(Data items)
>>
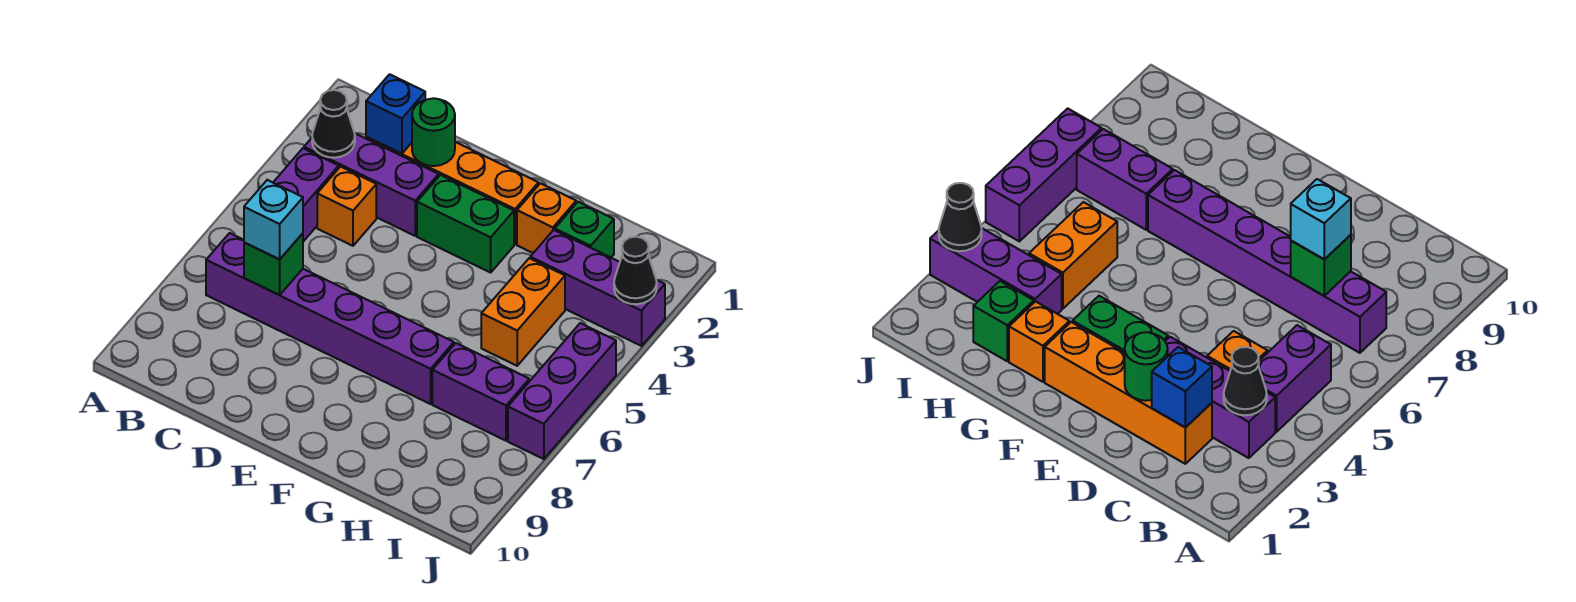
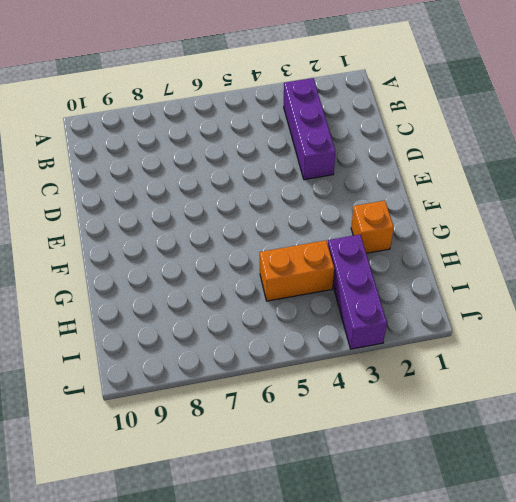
none -> purple brick B4:B5 level 1
none -> purple brick B7:G7 level 1
none -> orange brick C2:F2 level 1

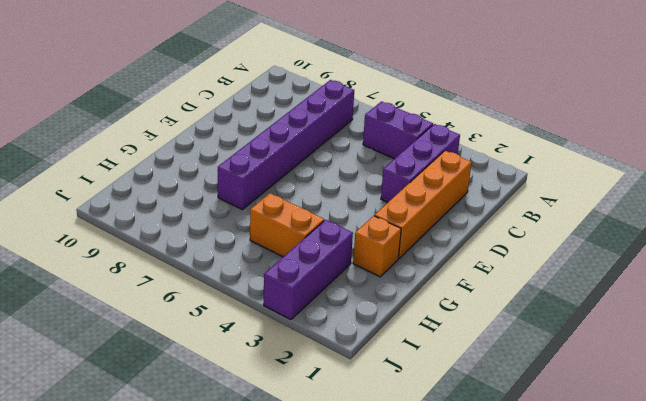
none -> orange brick C4 level 1
none -> green brick E3:F3 level 1
none -> green brick H2 level 1

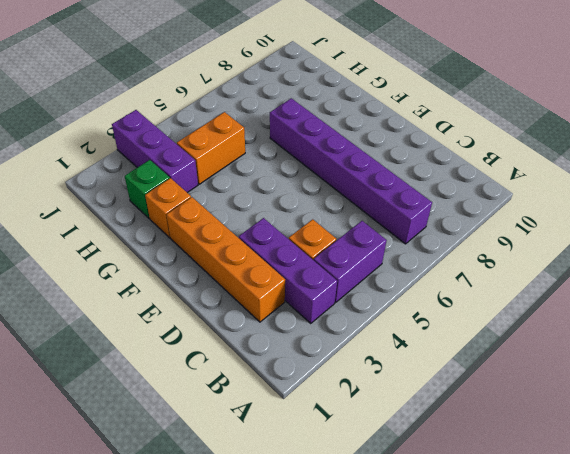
none -> green brick E3:F3 level 1
none -> purple brick H7:I7 level 1
none -> purple brick J5:J7 level 1

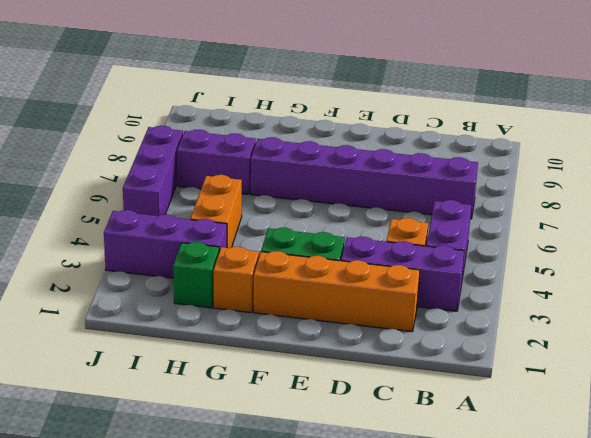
none -> black cone B3 level 2
none -> blue brick C2 level 2
none -> green brick C7 level 2

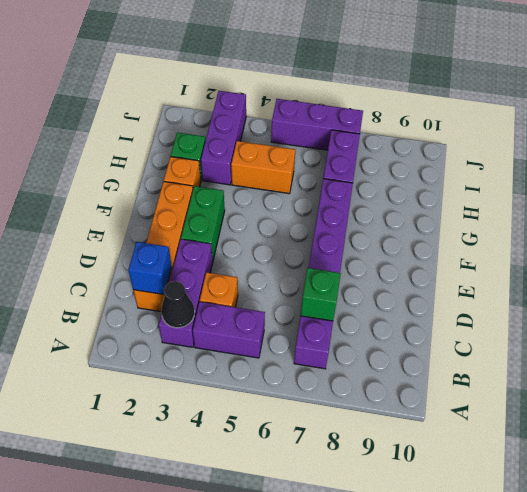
none -> green round brick D2 level 2
none -> black cone J3 level 2
none -> cyan brick C7 level 3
<<
## EXERCISE PROMPT:
Pull out all lines of the data with the string "cone".

## ANSWER TO THE EXERCISE:
none -> black cone B3 level 2
none -> black cone J3 level 2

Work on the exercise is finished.